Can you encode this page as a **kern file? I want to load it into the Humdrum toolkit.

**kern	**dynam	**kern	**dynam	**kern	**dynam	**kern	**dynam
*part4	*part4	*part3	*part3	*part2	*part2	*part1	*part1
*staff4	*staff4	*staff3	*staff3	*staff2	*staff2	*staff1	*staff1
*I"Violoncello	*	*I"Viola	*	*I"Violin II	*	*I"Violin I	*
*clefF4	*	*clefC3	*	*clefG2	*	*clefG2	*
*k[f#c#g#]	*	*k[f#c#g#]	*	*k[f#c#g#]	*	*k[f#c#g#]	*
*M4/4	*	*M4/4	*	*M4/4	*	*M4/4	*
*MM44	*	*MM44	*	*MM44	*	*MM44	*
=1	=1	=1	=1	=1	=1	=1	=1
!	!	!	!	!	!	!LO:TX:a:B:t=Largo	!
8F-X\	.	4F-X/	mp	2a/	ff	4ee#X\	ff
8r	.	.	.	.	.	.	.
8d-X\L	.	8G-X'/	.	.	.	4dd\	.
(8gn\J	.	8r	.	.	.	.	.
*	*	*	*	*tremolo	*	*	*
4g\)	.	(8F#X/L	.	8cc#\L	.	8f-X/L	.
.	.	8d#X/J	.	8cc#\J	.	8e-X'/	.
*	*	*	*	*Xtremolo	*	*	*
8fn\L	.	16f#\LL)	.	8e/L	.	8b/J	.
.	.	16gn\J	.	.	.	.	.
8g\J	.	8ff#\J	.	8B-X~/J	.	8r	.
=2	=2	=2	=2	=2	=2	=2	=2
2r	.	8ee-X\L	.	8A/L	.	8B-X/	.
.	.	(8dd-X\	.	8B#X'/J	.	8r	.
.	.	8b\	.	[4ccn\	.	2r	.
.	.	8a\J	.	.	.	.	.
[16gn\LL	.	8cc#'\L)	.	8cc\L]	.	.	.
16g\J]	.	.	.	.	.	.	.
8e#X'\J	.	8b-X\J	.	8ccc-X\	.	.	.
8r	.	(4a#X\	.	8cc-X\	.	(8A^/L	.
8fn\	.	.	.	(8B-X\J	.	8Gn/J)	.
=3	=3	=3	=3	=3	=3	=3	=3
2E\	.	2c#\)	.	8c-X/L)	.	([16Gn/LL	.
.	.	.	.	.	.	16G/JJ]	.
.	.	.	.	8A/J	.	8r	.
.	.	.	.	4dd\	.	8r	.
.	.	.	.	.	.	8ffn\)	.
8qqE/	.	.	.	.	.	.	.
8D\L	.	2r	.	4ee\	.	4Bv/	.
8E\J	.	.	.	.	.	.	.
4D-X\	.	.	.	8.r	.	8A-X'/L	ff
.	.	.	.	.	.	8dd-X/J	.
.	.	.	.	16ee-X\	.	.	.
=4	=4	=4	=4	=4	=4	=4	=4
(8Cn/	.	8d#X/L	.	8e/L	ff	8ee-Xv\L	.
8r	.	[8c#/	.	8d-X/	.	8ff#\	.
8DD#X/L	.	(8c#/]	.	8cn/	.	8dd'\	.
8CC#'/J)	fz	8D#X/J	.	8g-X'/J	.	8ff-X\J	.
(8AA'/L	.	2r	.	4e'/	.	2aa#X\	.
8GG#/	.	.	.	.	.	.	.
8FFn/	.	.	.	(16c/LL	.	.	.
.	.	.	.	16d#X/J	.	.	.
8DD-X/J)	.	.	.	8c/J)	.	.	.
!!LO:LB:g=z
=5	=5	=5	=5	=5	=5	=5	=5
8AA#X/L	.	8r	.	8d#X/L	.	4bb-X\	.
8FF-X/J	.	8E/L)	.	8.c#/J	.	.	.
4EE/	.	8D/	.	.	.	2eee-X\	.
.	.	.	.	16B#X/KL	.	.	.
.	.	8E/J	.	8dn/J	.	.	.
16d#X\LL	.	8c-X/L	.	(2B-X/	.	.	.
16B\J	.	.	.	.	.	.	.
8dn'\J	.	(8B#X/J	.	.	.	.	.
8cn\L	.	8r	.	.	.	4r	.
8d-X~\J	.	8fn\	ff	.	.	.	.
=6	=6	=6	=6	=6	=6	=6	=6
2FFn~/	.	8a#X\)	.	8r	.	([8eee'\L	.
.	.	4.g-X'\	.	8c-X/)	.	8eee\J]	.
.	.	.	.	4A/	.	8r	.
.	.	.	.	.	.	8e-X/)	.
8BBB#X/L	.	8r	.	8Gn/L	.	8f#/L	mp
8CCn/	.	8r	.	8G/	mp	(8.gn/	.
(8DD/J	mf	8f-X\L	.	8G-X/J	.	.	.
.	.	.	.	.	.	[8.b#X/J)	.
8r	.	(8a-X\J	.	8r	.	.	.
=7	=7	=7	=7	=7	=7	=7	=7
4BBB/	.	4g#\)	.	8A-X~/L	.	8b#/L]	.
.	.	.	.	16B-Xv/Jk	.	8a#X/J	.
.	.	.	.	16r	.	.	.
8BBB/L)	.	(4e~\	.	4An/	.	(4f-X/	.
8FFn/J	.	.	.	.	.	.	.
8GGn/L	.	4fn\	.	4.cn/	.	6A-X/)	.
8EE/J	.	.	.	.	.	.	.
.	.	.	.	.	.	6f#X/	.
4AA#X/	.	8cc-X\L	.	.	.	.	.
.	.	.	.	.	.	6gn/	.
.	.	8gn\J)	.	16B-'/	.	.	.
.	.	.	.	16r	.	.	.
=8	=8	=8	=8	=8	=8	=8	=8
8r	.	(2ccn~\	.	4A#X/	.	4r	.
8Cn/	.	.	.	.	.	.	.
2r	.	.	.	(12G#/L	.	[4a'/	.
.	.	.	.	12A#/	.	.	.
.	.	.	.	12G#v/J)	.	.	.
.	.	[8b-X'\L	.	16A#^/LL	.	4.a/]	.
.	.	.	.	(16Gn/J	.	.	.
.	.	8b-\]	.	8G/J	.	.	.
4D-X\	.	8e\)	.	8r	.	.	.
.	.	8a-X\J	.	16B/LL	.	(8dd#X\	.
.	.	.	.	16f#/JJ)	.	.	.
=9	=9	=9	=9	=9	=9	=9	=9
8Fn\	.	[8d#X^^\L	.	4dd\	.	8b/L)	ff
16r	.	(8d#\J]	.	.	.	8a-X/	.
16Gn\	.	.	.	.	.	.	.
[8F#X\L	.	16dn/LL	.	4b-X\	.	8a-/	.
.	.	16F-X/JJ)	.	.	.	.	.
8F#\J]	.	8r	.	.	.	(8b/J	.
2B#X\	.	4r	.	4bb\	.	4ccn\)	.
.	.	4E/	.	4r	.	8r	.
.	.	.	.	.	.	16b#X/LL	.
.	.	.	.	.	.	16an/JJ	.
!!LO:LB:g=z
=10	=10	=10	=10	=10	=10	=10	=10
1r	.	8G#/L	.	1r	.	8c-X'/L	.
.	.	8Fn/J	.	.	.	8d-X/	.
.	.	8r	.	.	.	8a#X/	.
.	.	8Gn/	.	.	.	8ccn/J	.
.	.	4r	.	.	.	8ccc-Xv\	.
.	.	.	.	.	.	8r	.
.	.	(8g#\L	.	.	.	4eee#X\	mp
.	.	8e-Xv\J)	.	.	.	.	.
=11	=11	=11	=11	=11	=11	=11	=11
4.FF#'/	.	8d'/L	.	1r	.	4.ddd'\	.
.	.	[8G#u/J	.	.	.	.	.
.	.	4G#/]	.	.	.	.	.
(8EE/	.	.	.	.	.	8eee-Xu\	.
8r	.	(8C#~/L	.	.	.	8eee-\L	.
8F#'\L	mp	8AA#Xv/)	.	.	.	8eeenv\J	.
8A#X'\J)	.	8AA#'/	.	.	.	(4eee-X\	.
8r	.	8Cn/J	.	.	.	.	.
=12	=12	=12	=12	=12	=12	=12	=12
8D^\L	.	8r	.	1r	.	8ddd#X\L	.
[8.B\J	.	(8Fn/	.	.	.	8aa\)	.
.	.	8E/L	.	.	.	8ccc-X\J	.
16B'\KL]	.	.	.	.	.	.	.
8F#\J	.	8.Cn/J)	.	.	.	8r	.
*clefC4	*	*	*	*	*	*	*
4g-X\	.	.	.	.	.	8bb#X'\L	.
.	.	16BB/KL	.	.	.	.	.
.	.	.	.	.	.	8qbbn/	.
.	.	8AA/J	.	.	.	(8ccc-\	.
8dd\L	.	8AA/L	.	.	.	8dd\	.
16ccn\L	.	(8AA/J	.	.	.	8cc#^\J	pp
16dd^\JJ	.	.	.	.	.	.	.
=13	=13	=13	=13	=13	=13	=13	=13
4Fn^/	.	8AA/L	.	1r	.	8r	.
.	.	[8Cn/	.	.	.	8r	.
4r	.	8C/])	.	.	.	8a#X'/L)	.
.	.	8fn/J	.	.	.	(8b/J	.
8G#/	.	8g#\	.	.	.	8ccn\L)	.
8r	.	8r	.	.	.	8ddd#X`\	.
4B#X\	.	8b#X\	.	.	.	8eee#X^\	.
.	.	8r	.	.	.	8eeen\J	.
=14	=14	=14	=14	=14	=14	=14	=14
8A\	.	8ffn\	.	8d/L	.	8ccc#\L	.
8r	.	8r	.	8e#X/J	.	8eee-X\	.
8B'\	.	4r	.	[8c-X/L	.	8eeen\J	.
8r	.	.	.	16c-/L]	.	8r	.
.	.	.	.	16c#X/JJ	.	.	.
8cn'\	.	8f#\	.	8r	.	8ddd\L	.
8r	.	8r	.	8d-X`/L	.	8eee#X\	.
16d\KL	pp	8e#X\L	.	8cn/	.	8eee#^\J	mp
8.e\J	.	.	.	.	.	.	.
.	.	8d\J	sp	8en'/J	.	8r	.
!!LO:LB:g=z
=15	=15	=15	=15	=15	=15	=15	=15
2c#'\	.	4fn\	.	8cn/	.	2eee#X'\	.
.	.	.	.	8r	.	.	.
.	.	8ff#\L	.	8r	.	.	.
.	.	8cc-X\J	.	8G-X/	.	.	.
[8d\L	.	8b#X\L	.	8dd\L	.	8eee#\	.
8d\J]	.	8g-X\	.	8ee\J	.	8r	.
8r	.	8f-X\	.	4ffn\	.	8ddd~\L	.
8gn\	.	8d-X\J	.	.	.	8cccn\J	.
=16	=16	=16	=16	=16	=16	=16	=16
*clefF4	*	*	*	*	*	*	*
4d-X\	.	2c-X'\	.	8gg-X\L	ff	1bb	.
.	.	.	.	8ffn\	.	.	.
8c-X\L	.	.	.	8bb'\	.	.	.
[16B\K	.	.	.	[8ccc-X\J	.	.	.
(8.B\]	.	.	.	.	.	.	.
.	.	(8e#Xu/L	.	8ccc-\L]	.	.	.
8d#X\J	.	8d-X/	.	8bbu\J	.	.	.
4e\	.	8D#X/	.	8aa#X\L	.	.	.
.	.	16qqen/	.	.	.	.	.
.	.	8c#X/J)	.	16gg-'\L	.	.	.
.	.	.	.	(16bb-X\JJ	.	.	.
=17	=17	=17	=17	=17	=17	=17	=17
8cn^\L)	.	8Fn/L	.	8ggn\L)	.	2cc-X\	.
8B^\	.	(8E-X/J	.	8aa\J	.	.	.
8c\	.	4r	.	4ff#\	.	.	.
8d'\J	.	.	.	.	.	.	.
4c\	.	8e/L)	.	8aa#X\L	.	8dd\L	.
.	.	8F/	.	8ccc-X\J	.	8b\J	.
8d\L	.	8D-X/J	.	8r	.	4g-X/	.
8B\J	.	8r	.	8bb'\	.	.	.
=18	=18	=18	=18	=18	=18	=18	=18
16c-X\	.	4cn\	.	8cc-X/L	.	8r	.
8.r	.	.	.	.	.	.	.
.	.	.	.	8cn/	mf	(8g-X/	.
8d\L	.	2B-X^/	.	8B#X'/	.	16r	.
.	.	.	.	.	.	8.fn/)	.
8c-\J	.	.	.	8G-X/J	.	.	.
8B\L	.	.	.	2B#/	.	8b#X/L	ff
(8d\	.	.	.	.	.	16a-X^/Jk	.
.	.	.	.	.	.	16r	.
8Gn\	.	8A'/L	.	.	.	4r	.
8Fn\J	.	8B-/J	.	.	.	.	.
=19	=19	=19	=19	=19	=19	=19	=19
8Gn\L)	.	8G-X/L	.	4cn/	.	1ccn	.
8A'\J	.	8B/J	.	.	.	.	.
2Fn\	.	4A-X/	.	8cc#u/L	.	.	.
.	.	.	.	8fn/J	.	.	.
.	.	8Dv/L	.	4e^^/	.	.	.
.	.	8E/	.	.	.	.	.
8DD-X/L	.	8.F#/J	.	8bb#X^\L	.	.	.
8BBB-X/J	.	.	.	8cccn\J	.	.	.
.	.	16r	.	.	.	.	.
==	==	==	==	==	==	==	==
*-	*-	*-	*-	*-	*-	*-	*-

ARBEITSAUFTRAG: Welche Zeilen oben enthalten die Zeichenfolge „kern“? Schreib jede davon vollständig ab.

LÖSUNG:
Can you encode this page as a **kern file? I want to load it into the Humdrum toolkit.
**kern	**dynam	**kern	**dynam	**kern	**dynam	**kern	**dynam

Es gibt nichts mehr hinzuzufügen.